### Problem requirements
Leave every image behind and restate the data word for word.

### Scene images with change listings
----------
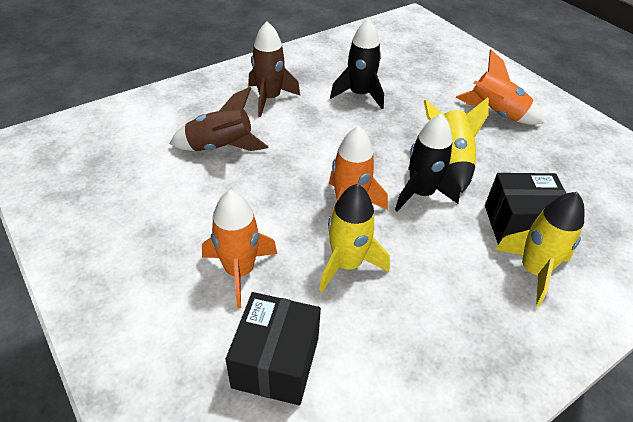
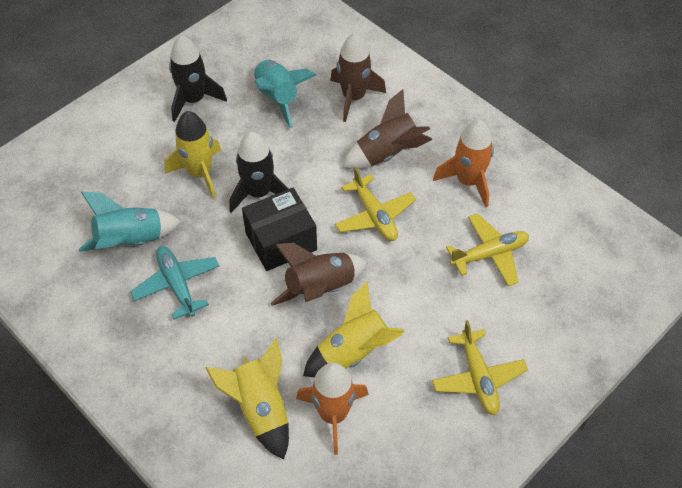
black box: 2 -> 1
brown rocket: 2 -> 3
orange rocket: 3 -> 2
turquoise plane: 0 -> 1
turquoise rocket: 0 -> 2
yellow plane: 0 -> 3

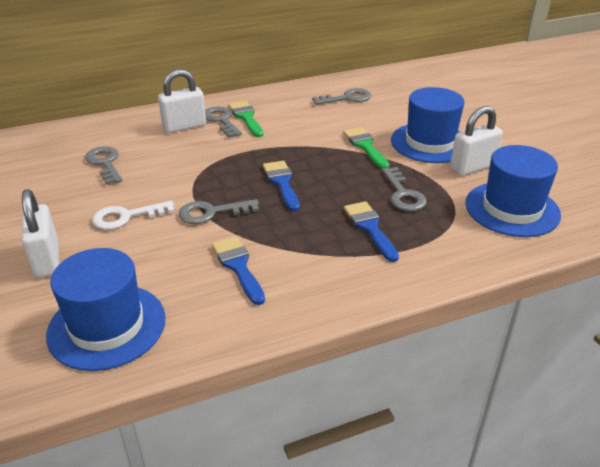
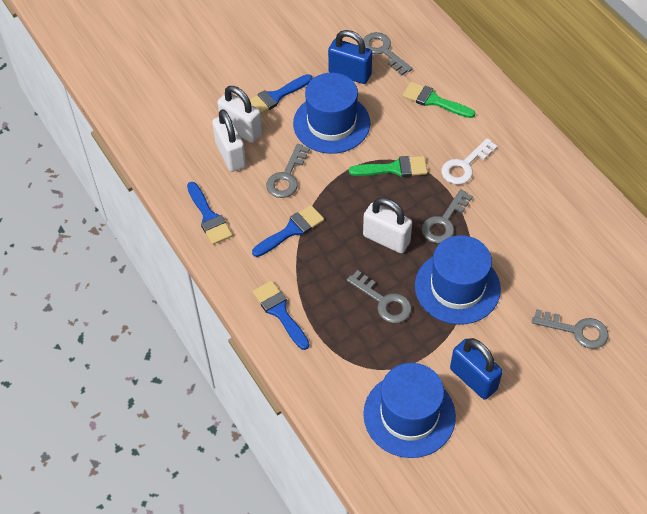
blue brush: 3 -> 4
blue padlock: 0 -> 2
----------
### Response to the exercise
black box: 2 -> 1
brown rocket: 2 -> 3
orange rocket: 3 -> 2
turquoise plane: 0 -> 1
turquoise rocket: 0 -> 2
yellow plane: 0 -> 3

blue brush: 3 -> 4
blue padlock: 0 -> 2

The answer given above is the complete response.